Scene edit records
────────────────────

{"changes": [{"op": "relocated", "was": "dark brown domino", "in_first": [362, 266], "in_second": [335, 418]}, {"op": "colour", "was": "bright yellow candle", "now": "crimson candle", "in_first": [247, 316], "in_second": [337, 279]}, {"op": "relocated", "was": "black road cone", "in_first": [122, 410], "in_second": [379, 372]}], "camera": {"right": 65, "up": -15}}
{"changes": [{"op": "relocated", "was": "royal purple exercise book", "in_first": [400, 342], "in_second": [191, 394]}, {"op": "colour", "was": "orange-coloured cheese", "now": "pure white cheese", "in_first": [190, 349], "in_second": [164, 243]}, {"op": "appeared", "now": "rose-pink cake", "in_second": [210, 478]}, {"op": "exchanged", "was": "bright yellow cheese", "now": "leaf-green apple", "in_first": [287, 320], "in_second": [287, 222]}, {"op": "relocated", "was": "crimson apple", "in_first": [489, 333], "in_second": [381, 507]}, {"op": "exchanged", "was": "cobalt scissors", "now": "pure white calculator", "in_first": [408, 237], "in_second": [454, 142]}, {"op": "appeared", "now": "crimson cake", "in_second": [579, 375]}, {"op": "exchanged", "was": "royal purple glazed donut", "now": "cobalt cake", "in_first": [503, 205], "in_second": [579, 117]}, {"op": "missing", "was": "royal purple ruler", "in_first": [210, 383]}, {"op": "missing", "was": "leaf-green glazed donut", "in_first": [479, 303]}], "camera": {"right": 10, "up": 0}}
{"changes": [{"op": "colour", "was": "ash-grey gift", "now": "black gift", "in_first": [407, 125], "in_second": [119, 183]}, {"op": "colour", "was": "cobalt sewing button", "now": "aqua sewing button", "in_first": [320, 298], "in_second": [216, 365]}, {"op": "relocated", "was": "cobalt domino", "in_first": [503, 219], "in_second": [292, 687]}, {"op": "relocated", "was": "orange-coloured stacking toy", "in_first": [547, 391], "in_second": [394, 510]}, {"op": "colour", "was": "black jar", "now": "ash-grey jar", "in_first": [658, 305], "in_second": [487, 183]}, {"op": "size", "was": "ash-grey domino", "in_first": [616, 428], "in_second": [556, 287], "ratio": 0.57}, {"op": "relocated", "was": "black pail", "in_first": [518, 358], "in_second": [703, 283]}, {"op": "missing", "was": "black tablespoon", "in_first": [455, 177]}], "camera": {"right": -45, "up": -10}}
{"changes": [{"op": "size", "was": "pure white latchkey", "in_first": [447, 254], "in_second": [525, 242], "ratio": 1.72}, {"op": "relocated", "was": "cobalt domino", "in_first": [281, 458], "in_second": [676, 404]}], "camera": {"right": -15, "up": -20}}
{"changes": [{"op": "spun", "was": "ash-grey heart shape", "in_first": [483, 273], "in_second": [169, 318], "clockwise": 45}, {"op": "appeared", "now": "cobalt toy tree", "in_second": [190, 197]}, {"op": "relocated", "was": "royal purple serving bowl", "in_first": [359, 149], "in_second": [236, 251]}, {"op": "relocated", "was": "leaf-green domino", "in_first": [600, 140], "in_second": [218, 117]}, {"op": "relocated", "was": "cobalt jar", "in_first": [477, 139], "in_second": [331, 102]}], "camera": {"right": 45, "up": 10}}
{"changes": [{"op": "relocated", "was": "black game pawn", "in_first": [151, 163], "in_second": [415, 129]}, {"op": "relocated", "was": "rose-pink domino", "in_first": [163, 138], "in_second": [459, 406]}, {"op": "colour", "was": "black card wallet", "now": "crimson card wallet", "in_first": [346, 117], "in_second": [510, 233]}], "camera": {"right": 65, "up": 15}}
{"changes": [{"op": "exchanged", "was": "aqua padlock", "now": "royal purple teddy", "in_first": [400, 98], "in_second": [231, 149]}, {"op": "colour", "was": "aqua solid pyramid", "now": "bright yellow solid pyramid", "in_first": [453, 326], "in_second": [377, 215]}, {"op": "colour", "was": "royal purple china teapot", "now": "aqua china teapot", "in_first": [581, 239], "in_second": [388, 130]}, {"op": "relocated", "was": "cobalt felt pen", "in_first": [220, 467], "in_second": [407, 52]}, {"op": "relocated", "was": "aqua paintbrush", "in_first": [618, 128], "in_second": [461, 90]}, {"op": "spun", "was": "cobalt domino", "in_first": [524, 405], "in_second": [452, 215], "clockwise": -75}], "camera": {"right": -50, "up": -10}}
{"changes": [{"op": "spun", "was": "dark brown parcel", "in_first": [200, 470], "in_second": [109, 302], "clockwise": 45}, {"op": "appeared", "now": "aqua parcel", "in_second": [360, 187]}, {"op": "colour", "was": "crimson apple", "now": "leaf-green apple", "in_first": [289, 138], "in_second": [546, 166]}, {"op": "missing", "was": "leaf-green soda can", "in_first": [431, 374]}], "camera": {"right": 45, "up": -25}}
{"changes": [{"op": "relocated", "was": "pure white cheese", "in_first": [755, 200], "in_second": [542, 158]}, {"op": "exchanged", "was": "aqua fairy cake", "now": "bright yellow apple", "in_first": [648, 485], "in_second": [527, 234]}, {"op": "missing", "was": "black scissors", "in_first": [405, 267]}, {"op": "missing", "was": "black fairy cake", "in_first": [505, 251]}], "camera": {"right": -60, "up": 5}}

────────────────────

▶ **EXERCISE PROMPT**: In full and exactly as written, reproduce the records above.

▶ **OUTPUT BELOW**:
{"changes": [{"op": "relocated", "was": "dark brown domino", "in_first": [362, 266], "in_second": [335, 418]}, {"op": "colour", "was": "bright yellow candle", "now": "crimson candle", "in_first": [247, 316], "in_second": [337, 279]}, {"op": "relocated", "was": "black road cone", "in_first": [122, 410], "in_second": [379, 372]}], "camera": {"right": 65, "up": -15}}
{"changes": [{"op": "relocated", "was": "royal purple exercise book", "in_first": [400, 342], "in_second": [191, 394]}, {"op": "colour", "was": "orange-coloured cheese", "now": "pure white cheese", "in_first": [190, 349], "in_second": [164, 243]}, {"op": "appeared", "now": "rose-pink cake", "in_second": [210, 478]}, {"op": "exchanged", "was": "bright yellow cheese", "now": "leaf-green apple", "in_first": [287, 320], "in_second": [287, 222]}, {"op": "relocated", "was": "crimson apple", "in_first": [489, 333], "in_second": [381, 507]}, {"op": "exchanged", "was": "cobalt scissors", "now": "pure white calculator", "in_first": [408, 237], "in_second": [454, 142]}, {"op": "appeared", "now": "crimson cake", "in_second": [579, 375]}, {"op": "exchanged", "was": "royal purple glazed donut", "now": "cobalt cake", "in_first": [503, 205], "in_second": [579, 117]}, {"op": "missing", "was": "royal purple ruler", "in_first": [210, 383]}, {"op": "missing", "was": "leaf-green glazed donut", "in_first": [479, 303]}], "camera": {"right": 10, "up": 0}}
{"changes": [{"op": "colour", "was": "ash-grey gift", "now": "black gift", "in_first": [407, 125], "in_second": [119, 183]}, {"op": "colour", "was": "cobalt sewing button", "now": "aqua sewing button", "in_first": [320, 298], "in_second": [216, 365]}, {"op": "relocated", "was": "cobalt domino", "in_first": [503, 219], "in_second": [292, 687]}, {"op": "relocated", "was": "orange-coloured stacking toy", "in_first": [547, 391], "in_second": [394, 510]}, {"op": "colour", "was": "black jar", "now": "ash-grey jar", "in_first": [658, 305], "in_second": [487, 183]}, {"op": "size", "was": "ash-grey domino", "in_first": [616, 428], "in_second": [556, 287], "ratio": 0.57}, {"op": "relocated", "was": "black pail", "in_first": [518, 358], "in_second": [703, 283]}, {"op": "missing", "was": "black tablespoon", "in_first": [455, 177]}], "camera": {"right": -45, "up": -10}}
{"changes": [{"op": "size", "was": "pure white latchkey", "in_first": [447, 254], "in_second": [525, 242], "ratio": 1.72}, {"op": "relocated", "was": "cobalt domino", "in_first": [281, 458], "in_second": [676, 404]}], "camera": {"right": -15, "up": -20}}
{"changes": [{"op": "spun", "was": "ash-grey heart shape", "in_first": [483, 273], "in_second": [169, 318], "clockwise": 45}, {"op": "appeared", "now": "cobalt toy tree", "in_second": [190, 197]}, {"op": "relocated", "was": "royal purple serving bowl", "in_first": [359, 149], "in_second": [236, 251]}, {"op": "relocated", "was": "leaf-green domino", "in_first": [600, 140], "in_second": [218, 117]}, {"op": "relocated", "was": "cobalt jar", "in_first": [477, 139], "in_second": [331, 102]}], "camera": {"right": 45, "up": 10}}
{"changes": [{"op": "relocated", "was": "black game pawn", "in_first": [151, 163], "in_second": [415, 129]}, {"op": "relocated", "was": "rose-pink domino", "in_first": [163, 138], "in_second": [459, 406]}, {"op": "colour", "was": "black card wallet", "now": "crimson card wallet", "in_first": [346, 117], "in_second": [510, 233]}], "camera": {"right": 65, "up": 15}}
{"changes": [{"op": "exchanged", "was": "aqua padlock", "now": "royal purple teddy", "in_first": [400, 98], "in_second": [231, 149]}, {"op": "colour", "was": "aqua solid pyramid", "now": "bright yellow solid pyramid", "in_first": [453, 326], "in_second": [377, 215]}, {"op": "colour", "was": "royal purple china teapot", "now": "aqua china teapot", "in_first": [581, 239], "in_second": [388, 130]}, {"op": "relocated", "was": "cobalt felt pen", "in_first": [220, 467], "in_second": [407, 52]}, {"op": "relocated", "was": "aqua paintbrush", "in_first": [618, 128], "in_second": [461, 90]}, {"op": "spun", "was": "cobalt domino", "in_first": [524, 405], "in_second": [452, 215], "clockwise": -75}], "camera": {"right": -50, "up": -10}}
{"changes": [{"op": "spun", "was": "dark brown parcel", "in_first": [200, 470], "in_second": [109, 302], "clockwise": 45}, {"op": "appeared", "now": "aqua parcel", "in_second": [360, 187]}, {"op": "colour", "was": "crimson apple", "now": "leaf-green apple", "in_first": [289, 138], "in_second": [546, 166]}, {"op": "missing", "was": "leaf-green soda can", "in_first": [431, 374]}], "camera": {"right": 45, "up": -25}}
{"changes": [{"op": "relocated", "was": "pure white cheese", "in_first": [755, 200], "in_second": [542, 158]}, {"op": "exchanged", "was": "aqua fairy cake", "now": "bright yellow apple", "in_first": [648, 485], "in_second": [527, 234]}, {"op": "missing", "was": "black scissors", "in_first": [405, 267]}, {"op": "missing", "was": "black fairy cake", "in_first": [505, 251]}], "camera": {"right": -60, "up": 5}}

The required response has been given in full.